Scene edit records:

((

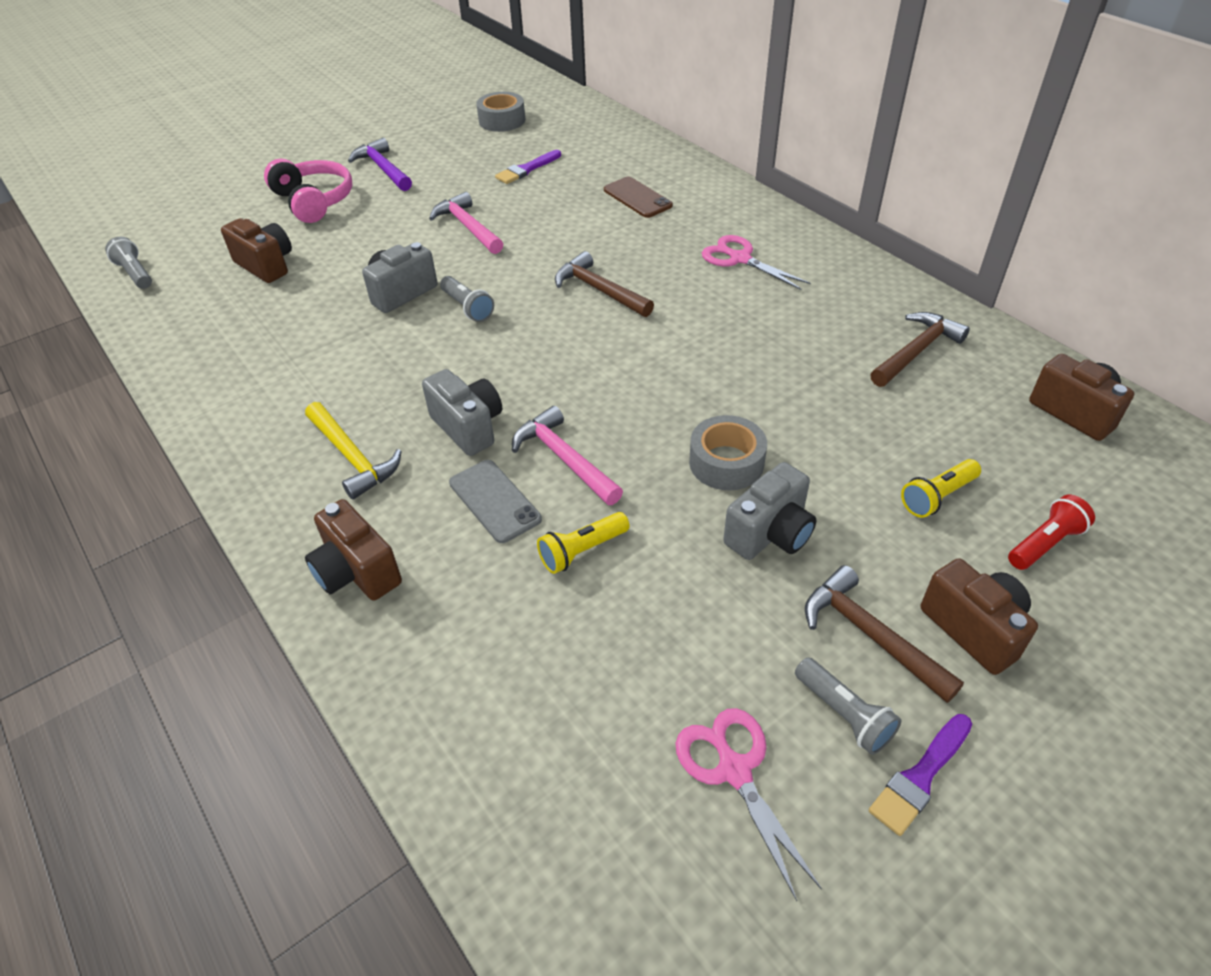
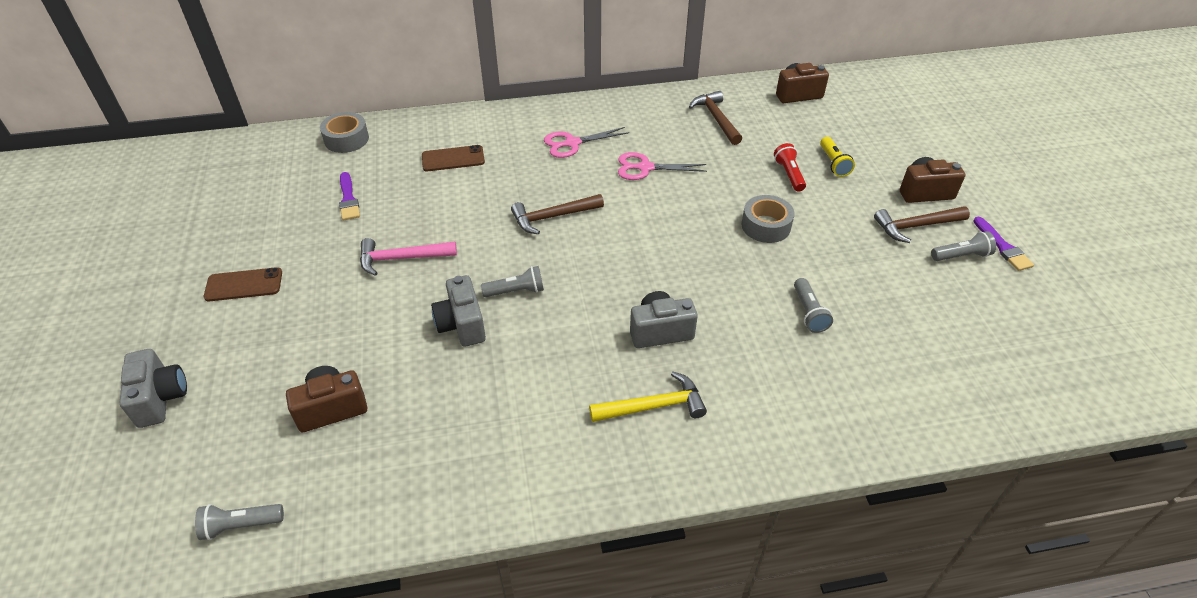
camera: 65 degrees left, 0 degrees up
(314, 201) = (249, 348): pink headphones -> none
(357, 572) = (776, 431): brown camera -> none
(383, 169) = (244, 285): purple hammer -> brown phone
(494, 501) = (743, 340): grey phone -> none
(502, 120) = (248, 188): grey tape -> grey tape (346, 139)
(564, 459) = (722, 293): pink hammer -> none
(582, 551) = (808, 312): yellow flashlight -> grey flashlight
(734, 770) = (984, 307): pink scissors -> pink scissors (645, 168)
(770, 534) = (831, 231): grey camera -> grey camera (160, 398)
(1045, 543) = (881, 146): red flashlight -> red flashlight (789, 174)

))

# TASK DIRECTIONS
From first line to last, return the records verbatim without their pictures.

# THE COMPLETED TASK
camera: 65 degrees left, 0 degrees up
(314, 201) = (249, 348): pink headphones -> none
(357, 572) = (776, 431): brown camera -> none
(383, 169) = (244, 285): purple hammer -> brown phone
(494, 501) = (743, 340): grey phone -> none
(502, 120) = (248, 188): grey tape -> grey tape (346, 139)
(564, 459) = (722, 293): pink hammer -> none
(582, 551) = (808, 312): yellow flashlight -> grey flashlight
(734, 770) = (984, 307): pink scissors -> pink scissors (645, 168)
(770, 534) = (831, 231): grey camera -> grey camera (160, 398)
(1045, 543) = (881, 146): red flashlight -> red flashlight (789, 174)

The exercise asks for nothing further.